DATA TO PROCESS: Begin
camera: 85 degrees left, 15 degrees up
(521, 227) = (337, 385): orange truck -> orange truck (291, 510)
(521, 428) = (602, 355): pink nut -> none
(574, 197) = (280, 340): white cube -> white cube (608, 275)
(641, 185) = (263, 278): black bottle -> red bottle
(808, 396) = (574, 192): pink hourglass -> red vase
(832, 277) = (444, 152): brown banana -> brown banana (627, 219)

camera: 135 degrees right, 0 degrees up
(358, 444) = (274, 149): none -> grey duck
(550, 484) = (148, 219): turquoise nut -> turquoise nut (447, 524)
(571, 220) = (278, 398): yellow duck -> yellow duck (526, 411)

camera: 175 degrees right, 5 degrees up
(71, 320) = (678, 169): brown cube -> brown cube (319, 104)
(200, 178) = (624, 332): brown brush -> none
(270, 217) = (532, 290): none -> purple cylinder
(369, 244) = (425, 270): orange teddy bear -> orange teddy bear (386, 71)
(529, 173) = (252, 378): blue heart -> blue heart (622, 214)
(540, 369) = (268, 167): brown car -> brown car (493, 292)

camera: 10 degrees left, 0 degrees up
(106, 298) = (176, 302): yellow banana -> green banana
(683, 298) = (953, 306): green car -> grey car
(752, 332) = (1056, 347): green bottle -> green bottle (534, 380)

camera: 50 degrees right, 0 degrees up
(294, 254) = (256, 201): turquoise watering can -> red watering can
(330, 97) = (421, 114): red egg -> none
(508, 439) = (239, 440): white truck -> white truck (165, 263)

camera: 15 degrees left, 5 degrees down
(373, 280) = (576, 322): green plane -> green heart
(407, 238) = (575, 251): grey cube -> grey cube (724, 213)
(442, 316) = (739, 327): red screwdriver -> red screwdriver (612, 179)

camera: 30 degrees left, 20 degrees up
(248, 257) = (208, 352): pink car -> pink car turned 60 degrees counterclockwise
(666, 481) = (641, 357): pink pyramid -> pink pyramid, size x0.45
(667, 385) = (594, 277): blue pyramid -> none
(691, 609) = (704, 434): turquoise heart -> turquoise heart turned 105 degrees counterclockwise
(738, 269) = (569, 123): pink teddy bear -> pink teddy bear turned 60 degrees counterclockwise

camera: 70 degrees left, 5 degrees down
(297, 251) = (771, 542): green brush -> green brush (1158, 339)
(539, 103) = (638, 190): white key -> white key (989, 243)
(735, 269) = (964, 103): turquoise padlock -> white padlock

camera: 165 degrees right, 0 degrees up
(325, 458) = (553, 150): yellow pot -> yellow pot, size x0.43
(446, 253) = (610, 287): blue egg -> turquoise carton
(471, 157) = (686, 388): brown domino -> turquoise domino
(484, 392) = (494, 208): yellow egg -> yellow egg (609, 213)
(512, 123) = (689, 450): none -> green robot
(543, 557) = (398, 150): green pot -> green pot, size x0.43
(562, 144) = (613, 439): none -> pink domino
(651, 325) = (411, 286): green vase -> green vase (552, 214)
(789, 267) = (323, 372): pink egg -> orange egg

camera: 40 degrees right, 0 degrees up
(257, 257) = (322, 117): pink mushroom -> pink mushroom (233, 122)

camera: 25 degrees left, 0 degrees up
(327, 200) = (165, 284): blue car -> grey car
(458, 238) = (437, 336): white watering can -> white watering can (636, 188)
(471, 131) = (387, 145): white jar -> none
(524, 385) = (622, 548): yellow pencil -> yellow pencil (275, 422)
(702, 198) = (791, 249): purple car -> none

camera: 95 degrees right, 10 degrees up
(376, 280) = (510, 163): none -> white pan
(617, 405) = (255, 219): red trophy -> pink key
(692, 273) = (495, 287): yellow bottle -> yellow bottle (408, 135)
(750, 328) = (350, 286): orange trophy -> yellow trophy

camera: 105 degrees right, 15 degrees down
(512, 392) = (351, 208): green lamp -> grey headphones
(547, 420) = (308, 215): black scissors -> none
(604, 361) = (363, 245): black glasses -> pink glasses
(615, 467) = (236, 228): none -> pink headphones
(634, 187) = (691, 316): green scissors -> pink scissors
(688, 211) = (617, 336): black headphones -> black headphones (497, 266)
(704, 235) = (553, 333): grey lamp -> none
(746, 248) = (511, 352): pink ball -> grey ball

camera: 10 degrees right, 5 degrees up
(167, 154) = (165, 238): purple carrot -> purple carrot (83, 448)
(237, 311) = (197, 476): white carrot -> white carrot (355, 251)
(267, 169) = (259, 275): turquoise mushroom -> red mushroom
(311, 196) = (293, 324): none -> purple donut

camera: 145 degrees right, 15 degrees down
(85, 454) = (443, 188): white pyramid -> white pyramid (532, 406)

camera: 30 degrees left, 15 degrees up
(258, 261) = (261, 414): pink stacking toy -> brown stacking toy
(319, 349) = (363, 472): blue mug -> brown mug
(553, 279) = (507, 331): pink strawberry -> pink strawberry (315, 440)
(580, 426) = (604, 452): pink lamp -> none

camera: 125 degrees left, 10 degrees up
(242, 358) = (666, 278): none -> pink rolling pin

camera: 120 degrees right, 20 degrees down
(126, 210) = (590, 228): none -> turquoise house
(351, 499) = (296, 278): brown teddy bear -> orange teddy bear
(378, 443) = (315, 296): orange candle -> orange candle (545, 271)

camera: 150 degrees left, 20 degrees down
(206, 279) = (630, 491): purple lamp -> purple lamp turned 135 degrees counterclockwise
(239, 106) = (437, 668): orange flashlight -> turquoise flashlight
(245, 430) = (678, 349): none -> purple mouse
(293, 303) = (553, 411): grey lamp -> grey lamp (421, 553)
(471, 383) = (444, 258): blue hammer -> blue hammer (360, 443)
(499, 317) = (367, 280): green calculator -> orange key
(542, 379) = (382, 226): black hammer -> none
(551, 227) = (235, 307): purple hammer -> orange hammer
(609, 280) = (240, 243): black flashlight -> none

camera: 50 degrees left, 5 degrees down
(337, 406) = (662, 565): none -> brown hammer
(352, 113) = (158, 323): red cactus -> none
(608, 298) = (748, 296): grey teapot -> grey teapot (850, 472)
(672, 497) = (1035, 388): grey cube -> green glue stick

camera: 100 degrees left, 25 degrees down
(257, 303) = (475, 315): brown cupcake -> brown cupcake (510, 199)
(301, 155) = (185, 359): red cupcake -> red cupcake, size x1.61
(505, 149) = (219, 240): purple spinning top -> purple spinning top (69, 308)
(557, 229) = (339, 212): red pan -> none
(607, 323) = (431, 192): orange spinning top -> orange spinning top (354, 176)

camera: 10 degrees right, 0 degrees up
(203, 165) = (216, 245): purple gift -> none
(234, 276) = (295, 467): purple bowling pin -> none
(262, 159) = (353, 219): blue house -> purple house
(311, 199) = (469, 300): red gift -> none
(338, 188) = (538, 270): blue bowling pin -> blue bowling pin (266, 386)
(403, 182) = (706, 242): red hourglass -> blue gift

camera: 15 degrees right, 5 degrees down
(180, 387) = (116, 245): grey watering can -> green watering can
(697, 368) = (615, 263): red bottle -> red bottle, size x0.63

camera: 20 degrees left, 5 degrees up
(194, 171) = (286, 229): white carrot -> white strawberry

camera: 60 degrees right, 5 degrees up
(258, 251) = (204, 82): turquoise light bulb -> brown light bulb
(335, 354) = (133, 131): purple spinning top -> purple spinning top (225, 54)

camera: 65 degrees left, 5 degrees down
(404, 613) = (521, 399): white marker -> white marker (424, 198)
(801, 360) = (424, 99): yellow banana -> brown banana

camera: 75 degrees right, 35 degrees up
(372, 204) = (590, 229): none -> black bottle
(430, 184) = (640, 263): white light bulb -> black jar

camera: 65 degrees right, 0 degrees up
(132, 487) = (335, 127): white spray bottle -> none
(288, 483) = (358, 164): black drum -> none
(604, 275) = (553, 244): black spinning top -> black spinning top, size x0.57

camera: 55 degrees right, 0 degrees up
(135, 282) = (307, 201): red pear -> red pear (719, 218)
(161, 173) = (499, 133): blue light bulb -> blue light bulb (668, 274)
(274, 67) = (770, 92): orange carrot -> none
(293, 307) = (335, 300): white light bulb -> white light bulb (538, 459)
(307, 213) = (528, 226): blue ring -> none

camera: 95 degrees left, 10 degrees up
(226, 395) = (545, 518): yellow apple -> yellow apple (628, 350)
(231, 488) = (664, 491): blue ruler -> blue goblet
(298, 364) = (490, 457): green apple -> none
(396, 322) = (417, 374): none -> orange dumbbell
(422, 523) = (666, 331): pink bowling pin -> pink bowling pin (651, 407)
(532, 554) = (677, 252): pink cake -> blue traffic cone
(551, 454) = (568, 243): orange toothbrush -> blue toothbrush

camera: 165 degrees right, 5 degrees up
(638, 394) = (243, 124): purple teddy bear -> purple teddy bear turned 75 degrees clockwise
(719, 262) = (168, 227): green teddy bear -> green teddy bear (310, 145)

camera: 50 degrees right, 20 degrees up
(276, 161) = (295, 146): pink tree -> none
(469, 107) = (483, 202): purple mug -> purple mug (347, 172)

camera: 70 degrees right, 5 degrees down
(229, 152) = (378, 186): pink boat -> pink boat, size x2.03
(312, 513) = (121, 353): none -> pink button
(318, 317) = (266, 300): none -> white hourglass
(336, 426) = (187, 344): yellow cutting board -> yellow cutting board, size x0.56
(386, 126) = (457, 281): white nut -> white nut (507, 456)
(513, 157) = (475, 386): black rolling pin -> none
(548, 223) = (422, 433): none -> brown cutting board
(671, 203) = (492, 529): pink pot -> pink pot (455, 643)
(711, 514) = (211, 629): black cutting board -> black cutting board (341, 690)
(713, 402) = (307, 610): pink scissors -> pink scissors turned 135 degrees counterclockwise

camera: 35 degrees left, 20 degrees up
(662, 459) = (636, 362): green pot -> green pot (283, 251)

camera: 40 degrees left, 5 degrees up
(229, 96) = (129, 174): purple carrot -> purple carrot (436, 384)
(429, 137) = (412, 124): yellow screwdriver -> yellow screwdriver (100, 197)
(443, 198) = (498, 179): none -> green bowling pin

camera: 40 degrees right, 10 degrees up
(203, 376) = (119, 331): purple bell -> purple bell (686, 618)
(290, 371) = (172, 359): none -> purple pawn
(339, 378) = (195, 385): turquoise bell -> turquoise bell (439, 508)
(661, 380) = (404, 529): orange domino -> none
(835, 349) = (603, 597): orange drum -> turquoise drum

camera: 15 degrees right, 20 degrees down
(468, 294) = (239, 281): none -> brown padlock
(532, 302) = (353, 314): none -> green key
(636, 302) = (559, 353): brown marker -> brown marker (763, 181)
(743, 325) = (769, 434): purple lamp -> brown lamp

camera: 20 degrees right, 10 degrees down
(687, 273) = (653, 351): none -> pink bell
DATA TO PROCESS: End
ASSIGNMENT
Above are the lines; repeat exactly the ones from the line containing "(484, 392) = (494, 208): yellow" down to the line containing "(617, 405) = (255, 219): red", both inclusive.

RESPONSE BOX
(484, 392) = (494, 208): yellow egg -> yellow egg (609, 213)
(512, 123) = (689, 450): none -> green robot
(543, 557) = (398, 150): green pot -> green pot, size x0.43
(562, 144) = (613, 439): none -> pink domino
(651, 325) = (411, 286): green vase -> green vase (552, 214)
(789, 267) = (323, 372): pink egg -> orange egg

camera: 40 degrees right, 0 degrees up
(257, 257) = (322, 117): pink mushroom -> pink mushroom (233, 122)

camera: 25 degrees left, 0 degrees up
(327, 200) = (165, 284): blue car -> grey car
(458, 238) = (437, 336): white watering can -> white watering can (636, 188)
(471, 131) = (387, 145): white jar -> none
(524, 385) = (622, 548): yellow pencil -> yellow pencil (275, 422)
(702, 198) = (791, 249): purple car -> none

camera: 95 degrees right, 10 degrees up
(376, 280) = (510, 163): none -> white pan
(617, 405) = (255, 219): red trophy -> pink key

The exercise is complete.